- _INSTRUCTIONS FOR THE TASK_
Please take the records that follow and repeat exactly the lines starting with the line with "purple shoe: 0 -> 2" and going on through the line with "white tree: 9 -> 10".

- _PROVIDED INFORMATION_

--------

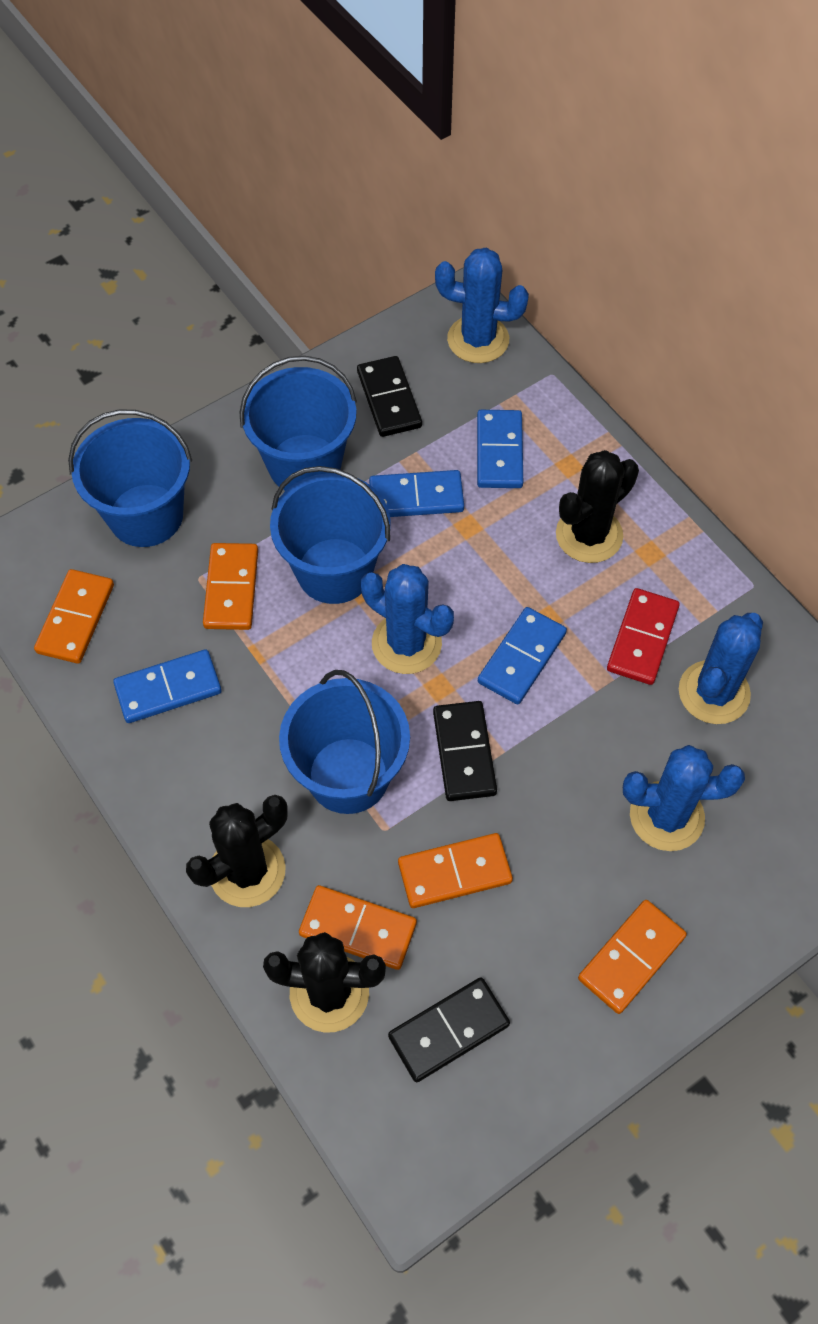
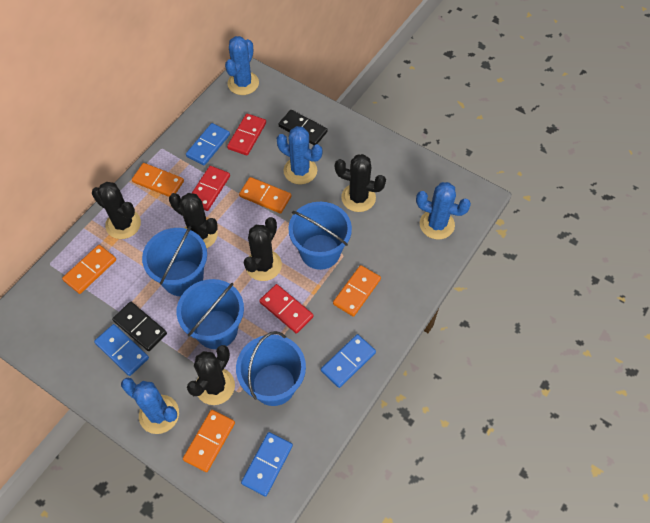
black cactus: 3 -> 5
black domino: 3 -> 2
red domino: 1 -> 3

--------

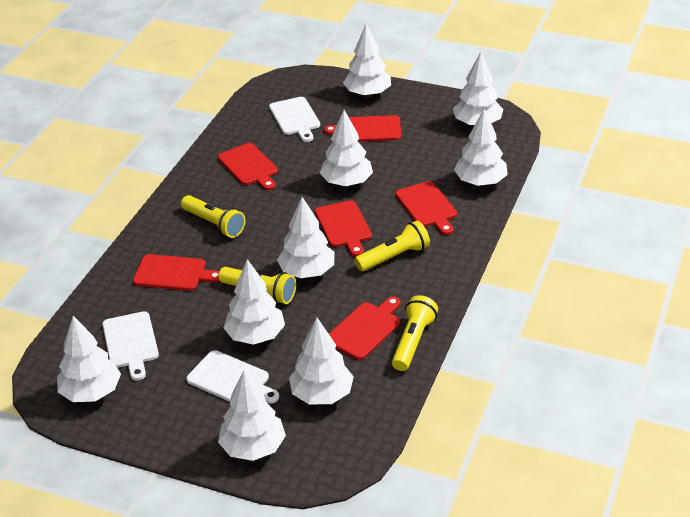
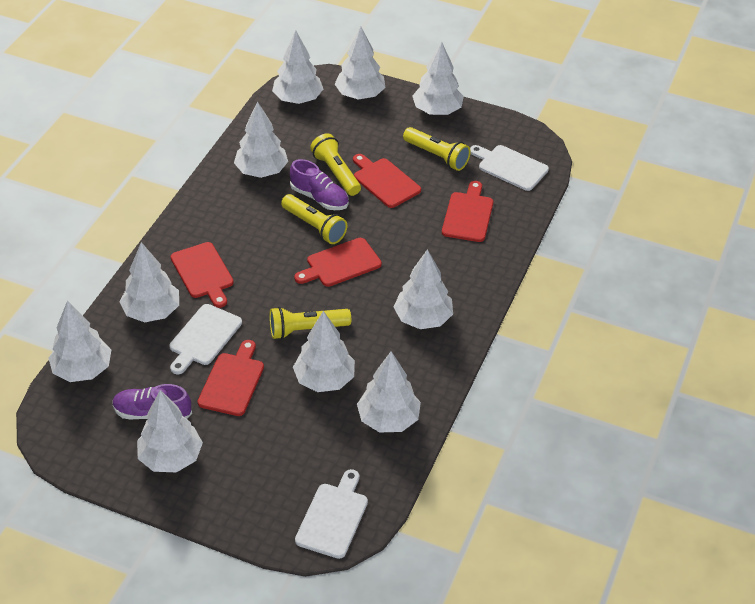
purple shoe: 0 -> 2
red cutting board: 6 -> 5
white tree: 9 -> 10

--------

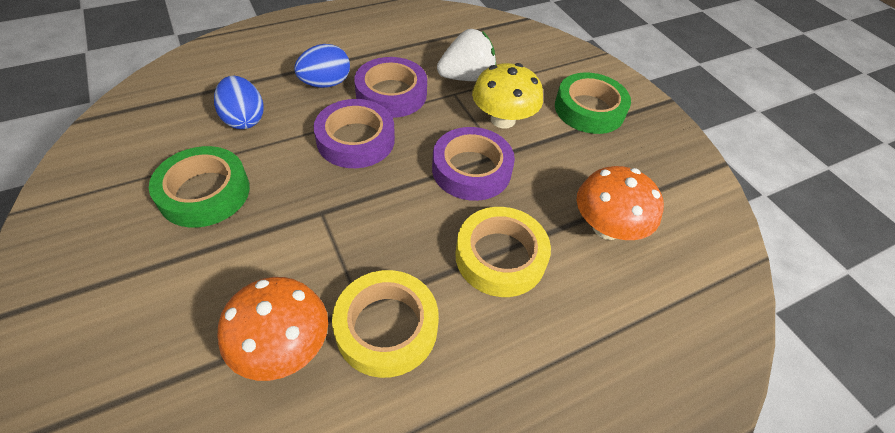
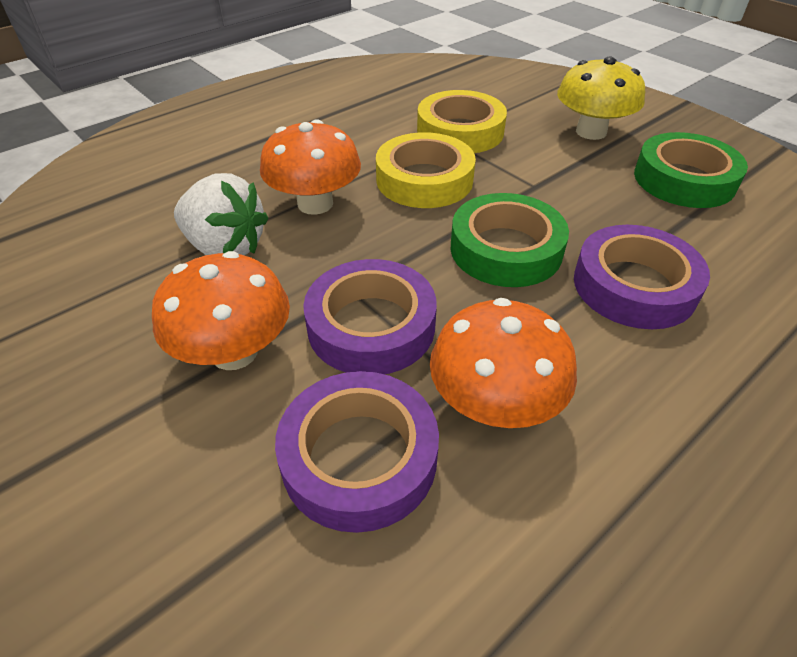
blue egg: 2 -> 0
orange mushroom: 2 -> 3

--------

- _EXERCISE OUTPUT_
purple shoe: 0 -> 2
red cutting board: 6 -> 5
white tree: 9 -> 10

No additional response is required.